◆ **The task**:
Write out only the lines from the line that holds "repainted: red mushroom" to the end of the listing below, inclusive, with the pictures omitted.

◆ **Data provided**:
........
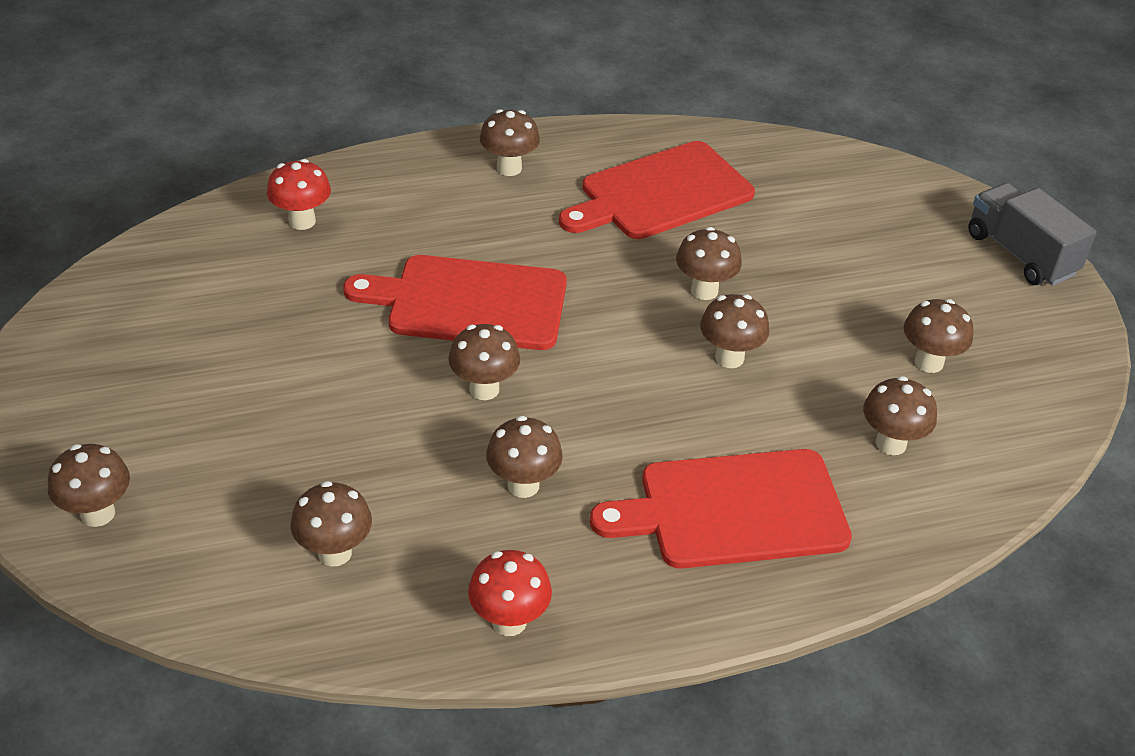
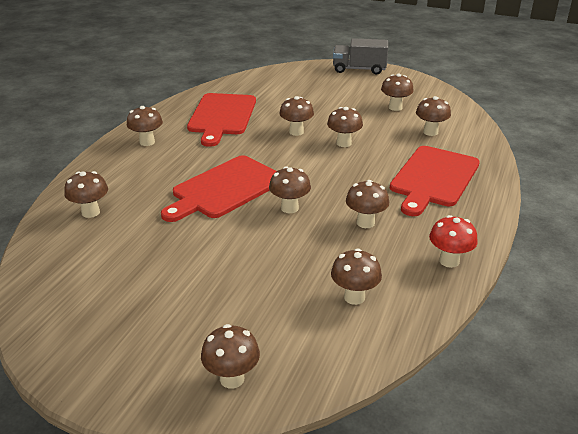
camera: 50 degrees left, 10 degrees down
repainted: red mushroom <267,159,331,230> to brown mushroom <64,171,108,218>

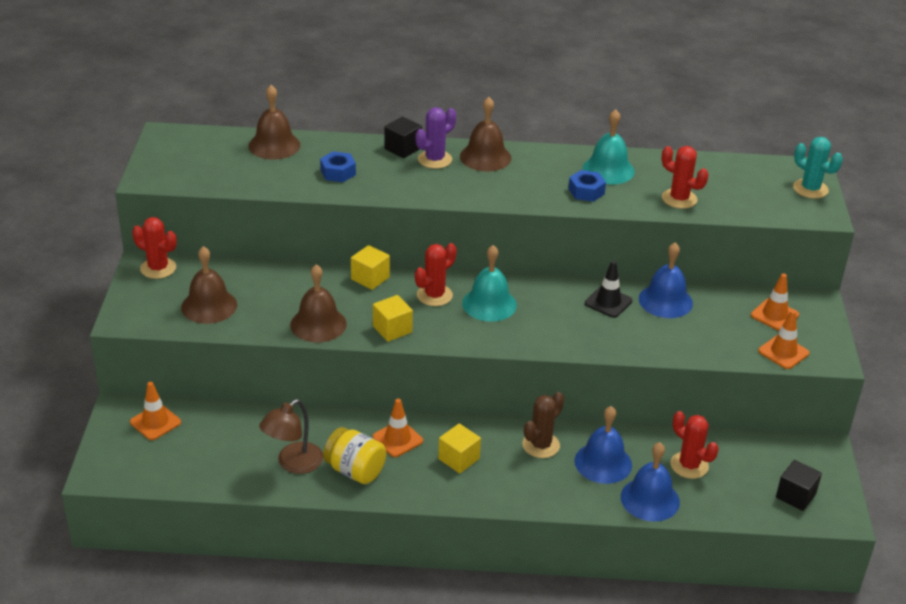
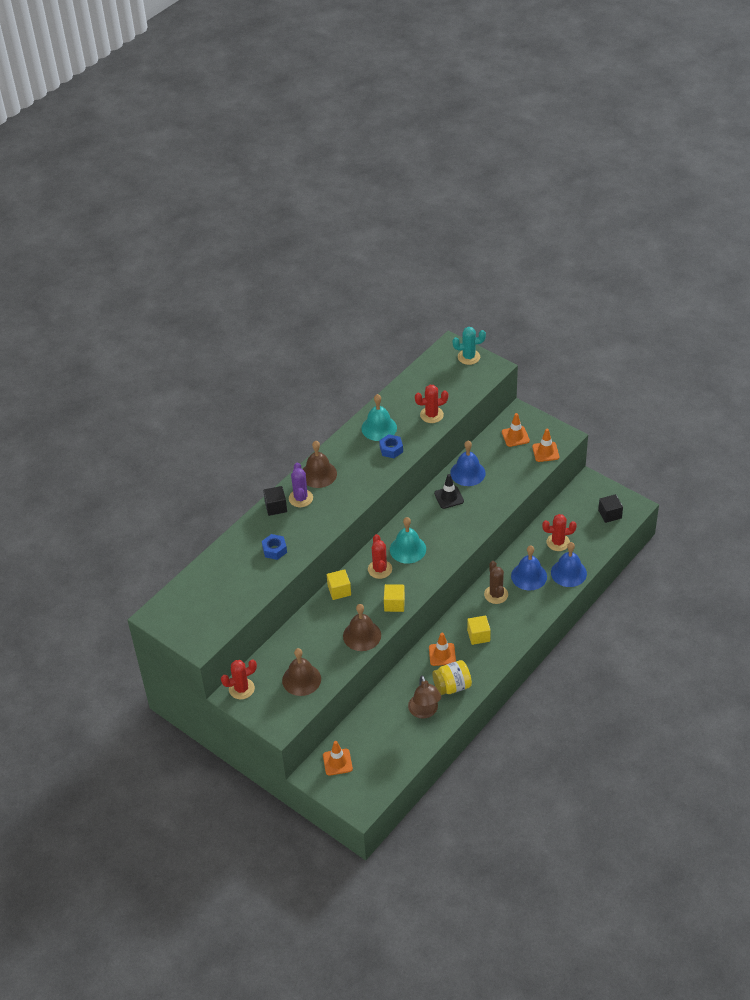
camera: 50 degrees left, 10 degrees up
gone: brown bell <248,85,300,159>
........
◆ **Result of the exercise**:
repainted: red mushroom <267,159,331,230> to brown mushroom <64,171,108,218>

camera: 50 degrees left, 10 degrees up
gone: brown bell <248,85,300,159>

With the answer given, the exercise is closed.